→ Directions for this task:
The response must contain each line of the material that holds "none".

(Data listing begins)

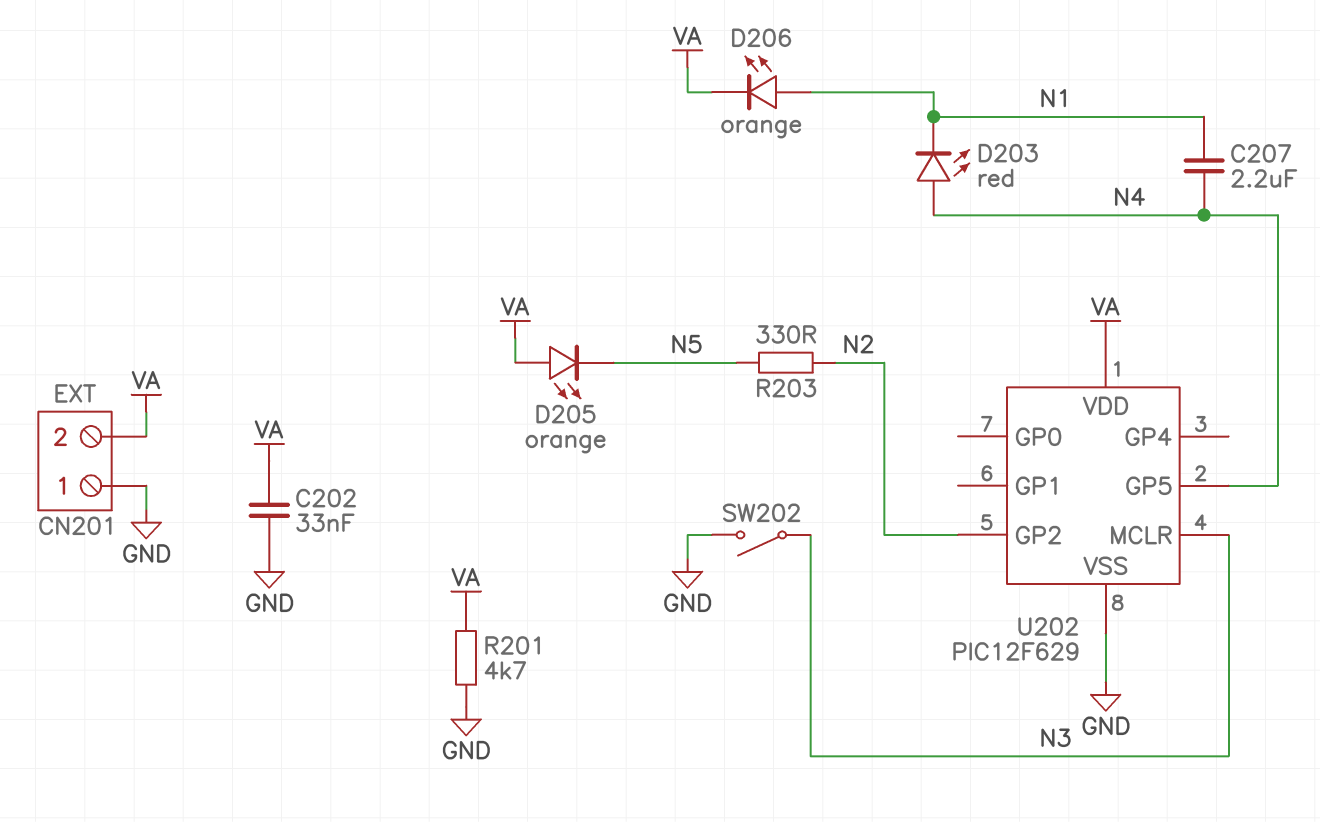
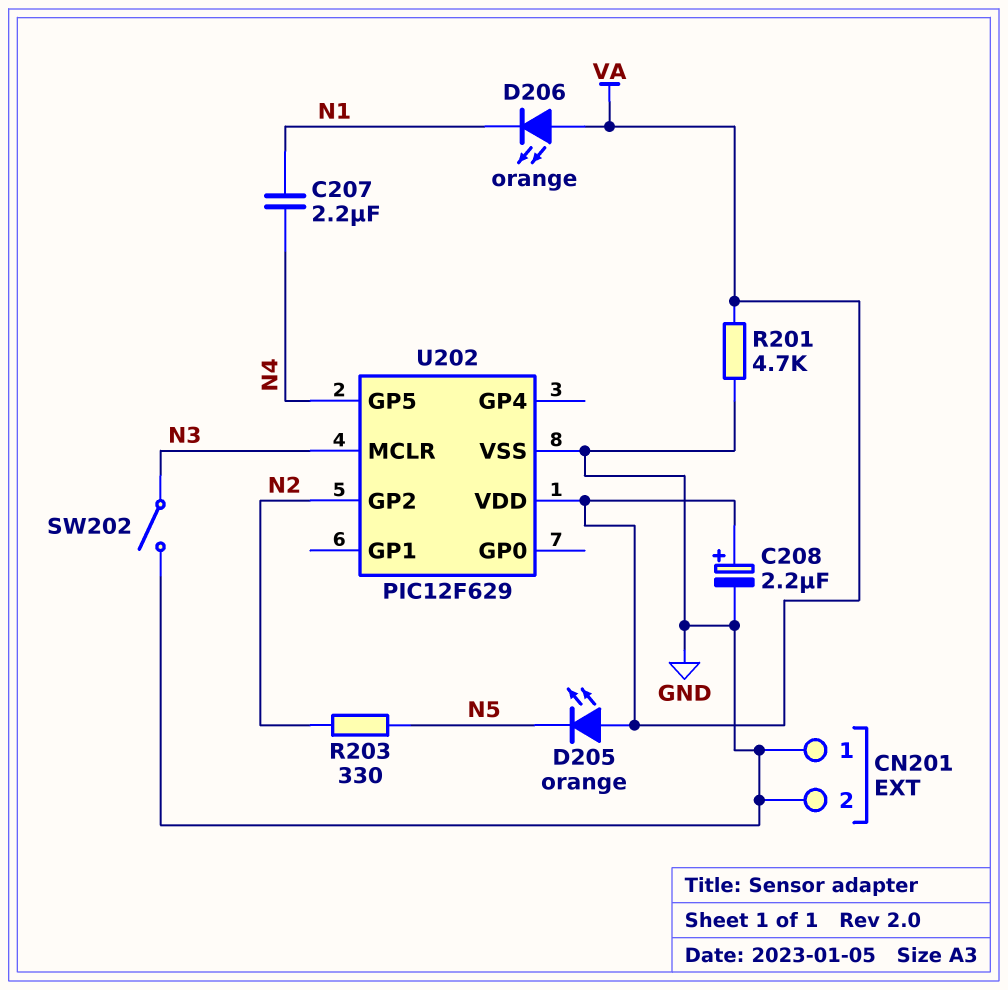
C202: 33nF (GND, VA) -> none
C208: none -> 2.2uF (plus VA, minus GND)
CN201 pin 2: VA -> GND
D203: LED red (A N4, K N1) -> none
D206: LED orange (A N1, K VA) -> LED orange (A VA, K N1)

(Data listing ends)

→ Your response:
C202: 33nF (GND, VA) -> none
C208: none -> 2.2uF (plus VA, minus GND)
D203: LED red (A N4, K N1) -> none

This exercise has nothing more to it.